• The data:
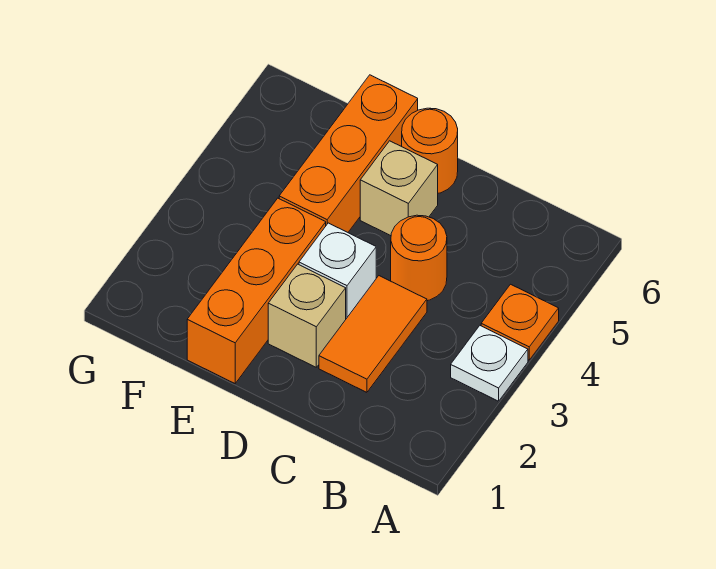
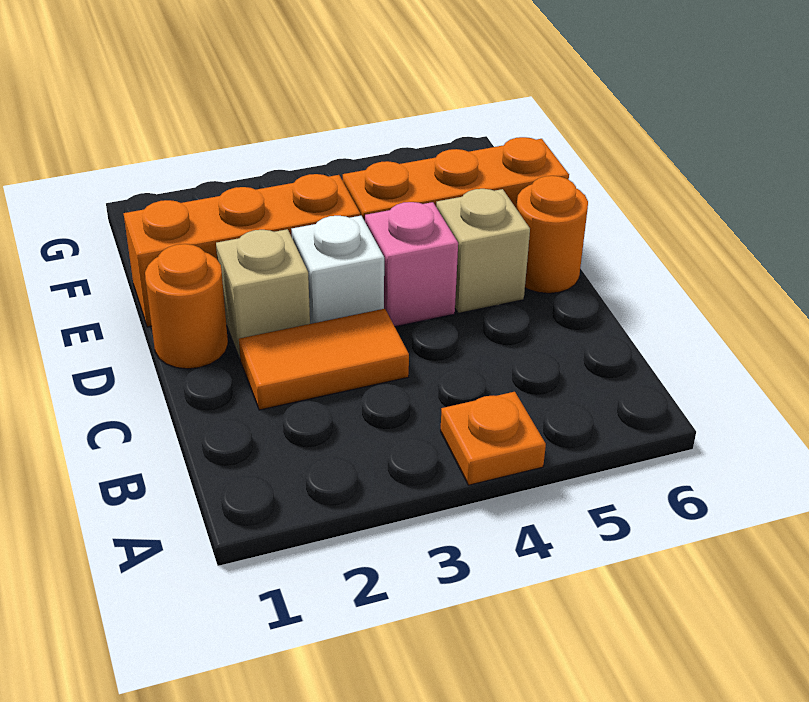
white plate A3 level 1 -> none
orange round brick C4 level 1 -> orange round brick D1 level 1
none -> pink brick D4 level 1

• What to do:
Every line above must appear in the answer unchanged, and no picture may appear in it.

• Expected answer:
white plate A3 level 1 -> none
orange round brick C4 level 1 -> orange round brick D1 level 1
none -> pink brick D4 level 1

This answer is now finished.